::: Material to process

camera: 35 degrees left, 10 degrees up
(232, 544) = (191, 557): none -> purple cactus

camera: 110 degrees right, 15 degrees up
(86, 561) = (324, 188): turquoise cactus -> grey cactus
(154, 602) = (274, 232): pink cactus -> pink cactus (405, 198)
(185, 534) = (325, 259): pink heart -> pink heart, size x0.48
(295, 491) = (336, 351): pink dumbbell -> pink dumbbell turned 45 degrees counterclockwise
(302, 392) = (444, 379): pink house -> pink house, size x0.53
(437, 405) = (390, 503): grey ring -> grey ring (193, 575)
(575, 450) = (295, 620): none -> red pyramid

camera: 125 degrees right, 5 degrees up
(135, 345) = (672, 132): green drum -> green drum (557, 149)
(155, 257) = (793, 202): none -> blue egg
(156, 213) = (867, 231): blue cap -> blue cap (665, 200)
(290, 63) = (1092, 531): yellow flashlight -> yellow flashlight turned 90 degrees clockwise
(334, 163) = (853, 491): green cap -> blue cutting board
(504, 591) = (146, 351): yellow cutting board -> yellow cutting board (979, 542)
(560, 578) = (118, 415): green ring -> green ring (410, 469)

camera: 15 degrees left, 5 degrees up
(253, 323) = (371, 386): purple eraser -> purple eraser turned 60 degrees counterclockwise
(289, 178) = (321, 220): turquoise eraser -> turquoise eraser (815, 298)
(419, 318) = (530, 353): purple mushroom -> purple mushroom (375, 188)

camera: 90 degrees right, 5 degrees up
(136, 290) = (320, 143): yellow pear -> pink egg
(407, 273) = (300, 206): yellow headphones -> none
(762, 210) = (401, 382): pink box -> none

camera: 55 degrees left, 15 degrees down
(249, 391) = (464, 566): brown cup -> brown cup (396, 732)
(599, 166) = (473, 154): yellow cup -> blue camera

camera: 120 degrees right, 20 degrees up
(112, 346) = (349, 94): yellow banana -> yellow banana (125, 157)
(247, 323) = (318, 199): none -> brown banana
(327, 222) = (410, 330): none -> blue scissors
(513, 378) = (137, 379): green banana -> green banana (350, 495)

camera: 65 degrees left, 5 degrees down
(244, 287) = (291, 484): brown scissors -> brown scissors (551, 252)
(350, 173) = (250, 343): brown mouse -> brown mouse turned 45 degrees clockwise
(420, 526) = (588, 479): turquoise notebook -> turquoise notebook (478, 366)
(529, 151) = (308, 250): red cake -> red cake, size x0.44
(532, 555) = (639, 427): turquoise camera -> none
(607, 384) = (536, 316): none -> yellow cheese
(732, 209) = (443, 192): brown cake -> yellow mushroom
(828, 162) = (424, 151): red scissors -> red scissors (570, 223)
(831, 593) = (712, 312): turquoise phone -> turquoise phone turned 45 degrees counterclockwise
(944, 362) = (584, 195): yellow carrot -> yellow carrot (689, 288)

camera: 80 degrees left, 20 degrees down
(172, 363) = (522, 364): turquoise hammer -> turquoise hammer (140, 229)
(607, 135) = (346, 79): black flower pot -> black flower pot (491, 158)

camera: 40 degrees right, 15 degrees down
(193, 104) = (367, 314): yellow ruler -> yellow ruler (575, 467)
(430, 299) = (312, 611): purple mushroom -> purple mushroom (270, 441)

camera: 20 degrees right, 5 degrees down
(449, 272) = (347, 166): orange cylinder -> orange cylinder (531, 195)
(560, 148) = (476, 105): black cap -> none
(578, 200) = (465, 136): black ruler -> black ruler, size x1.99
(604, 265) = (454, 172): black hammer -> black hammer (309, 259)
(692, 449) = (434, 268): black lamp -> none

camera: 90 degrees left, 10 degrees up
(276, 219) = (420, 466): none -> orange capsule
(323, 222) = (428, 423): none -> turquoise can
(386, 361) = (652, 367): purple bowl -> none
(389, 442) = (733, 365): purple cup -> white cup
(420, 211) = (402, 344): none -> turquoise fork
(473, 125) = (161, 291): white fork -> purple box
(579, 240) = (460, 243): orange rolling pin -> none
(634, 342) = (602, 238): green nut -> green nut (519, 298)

::::::

Task objective — Your answer must be the lines above from the one containing "camera: 40 degrees right, 15 degrees down" to the one containing "(449, 272) = (347, 166): orange", both included, restated word for word.

Answer section —
camera: 40 degrees right, 15 degrees down
(193, 104) = (367, 314): yellow ruler -> yellow ruler (575, 467)
(430, 299) = (312, 611): purple mushroom -> purple mushroom (270, 441)

camera: 20 degrees right, 5 degrees down
(449, 272) = (347, 166): orange cylinder -> orange cylinder (531, 195)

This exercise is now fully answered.